◆ Aim of the task: Go through the material line by line and copy each one with the word "parking".

++++++++++++++++++++

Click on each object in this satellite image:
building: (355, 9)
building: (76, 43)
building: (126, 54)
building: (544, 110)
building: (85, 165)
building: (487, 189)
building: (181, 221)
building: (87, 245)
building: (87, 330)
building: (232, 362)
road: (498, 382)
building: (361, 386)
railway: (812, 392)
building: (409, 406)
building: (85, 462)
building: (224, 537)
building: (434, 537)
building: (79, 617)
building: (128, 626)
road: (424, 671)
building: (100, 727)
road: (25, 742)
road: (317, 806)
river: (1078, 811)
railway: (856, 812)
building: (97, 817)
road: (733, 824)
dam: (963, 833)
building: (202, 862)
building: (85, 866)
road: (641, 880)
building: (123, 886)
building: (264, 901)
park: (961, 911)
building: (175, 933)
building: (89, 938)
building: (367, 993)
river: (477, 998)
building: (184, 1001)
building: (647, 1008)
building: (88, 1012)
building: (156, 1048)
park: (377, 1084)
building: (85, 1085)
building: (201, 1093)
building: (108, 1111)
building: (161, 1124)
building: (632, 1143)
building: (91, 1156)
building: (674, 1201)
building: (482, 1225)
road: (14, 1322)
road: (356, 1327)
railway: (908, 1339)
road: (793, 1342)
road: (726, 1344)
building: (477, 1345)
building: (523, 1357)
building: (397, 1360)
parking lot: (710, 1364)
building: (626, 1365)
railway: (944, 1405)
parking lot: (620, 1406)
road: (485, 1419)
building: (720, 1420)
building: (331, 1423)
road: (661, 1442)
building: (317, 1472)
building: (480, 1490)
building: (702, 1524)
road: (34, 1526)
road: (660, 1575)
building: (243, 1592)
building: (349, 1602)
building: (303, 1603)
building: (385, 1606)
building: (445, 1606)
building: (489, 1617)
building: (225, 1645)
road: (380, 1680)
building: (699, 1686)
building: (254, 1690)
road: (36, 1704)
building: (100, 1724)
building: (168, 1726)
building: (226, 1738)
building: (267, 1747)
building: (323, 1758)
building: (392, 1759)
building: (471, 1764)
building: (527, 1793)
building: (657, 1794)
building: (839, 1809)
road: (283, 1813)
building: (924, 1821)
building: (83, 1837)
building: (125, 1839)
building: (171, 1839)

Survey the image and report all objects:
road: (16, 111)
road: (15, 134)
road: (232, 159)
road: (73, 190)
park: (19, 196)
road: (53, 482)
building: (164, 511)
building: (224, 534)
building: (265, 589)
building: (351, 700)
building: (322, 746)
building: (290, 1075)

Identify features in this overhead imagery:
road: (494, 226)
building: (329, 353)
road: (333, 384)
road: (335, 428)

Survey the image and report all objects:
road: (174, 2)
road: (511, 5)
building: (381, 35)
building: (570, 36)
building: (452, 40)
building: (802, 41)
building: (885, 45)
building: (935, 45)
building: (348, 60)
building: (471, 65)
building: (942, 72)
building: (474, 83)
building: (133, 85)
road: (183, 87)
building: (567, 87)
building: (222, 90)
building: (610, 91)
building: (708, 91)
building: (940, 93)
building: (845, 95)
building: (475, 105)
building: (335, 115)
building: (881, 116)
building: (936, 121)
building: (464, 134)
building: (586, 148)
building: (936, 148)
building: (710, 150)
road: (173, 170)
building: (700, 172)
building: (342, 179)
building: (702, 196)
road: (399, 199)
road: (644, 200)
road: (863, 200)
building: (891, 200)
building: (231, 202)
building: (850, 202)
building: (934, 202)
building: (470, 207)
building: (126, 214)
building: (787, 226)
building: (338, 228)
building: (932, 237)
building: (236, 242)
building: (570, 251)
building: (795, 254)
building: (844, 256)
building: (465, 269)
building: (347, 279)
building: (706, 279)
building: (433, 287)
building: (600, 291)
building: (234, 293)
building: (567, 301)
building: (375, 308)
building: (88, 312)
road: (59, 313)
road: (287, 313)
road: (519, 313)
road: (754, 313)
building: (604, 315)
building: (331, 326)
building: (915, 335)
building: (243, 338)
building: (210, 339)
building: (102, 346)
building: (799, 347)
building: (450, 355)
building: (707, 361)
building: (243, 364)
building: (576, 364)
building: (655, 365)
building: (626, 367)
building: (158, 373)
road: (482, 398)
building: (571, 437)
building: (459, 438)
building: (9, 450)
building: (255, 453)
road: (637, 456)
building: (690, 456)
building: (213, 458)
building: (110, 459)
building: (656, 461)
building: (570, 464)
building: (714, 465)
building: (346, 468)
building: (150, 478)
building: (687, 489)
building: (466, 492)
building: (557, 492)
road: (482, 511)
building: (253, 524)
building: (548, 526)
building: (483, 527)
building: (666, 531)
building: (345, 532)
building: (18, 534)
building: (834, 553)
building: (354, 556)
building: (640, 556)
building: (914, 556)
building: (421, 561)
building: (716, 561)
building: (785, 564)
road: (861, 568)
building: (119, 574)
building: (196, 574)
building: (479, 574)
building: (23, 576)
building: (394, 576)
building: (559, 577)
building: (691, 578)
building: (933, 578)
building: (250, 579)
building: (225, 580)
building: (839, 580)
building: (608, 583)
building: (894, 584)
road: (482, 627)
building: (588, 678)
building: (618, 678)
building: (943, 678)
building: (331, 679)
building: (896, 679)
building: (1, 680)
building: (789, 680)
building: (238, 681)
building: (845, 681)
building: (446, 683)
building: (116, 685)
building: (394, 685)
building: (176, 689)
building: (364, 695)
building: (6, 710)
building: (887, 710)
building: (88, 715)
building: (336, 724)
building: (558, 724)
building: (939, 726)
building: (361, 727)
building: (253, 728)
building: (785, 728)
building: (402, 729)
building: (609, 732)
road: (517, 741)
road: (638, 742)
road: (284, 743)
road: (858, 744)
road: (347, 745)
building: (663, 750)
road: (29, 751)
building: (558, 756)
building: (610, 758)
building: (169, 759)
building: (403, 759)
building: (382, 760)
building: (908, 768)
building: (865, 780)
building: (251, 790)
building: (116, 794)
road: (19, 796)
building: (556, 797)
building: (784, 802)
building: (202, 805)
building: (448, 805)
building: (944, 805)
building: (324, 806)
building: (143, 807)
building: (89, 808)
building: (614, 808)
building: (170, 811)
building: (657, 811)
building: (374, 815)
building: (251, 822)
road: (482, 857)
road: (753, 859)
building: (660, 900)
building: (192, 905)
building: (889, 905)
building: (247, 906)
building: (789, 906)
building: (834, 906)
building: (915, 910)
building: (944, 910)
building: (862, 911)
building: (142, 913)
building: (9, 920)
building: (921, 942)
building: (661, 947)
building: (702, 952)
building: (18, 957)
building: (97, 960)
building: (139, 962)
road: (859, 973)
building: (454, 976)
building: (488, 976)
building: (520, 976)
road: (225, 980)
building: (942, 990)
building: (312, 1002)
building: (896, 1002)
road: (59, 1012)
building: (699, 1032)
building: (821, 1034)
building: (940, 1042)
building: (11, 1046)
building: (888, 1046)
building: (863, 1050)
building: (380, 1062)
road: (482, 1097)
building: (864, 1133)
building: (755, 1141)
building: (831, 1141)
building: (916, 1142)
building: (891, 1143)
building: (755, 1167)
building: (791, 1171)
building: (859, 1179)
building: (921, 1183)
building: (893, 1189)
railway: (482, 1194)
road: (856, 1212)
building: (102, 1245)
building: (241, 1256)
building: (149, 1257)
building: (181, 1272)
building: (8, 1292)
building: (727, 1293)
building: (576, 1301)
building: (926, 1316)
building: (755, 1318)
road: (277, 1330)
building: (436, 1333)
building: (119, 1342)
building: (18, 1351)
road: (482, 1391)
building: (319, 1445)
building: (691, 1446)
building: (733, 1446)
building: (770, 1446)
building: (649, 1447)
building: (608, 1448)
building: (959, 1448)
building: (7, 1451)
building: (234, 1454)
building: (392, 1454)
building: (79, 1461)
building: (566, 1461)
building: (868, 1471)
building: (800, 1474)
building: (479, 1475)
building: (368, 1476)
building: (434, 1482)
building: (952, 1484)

++++++++++++++++++++

◆ Result for this task:
parking lot: (710, 1364)
parking lot: (620, 1406)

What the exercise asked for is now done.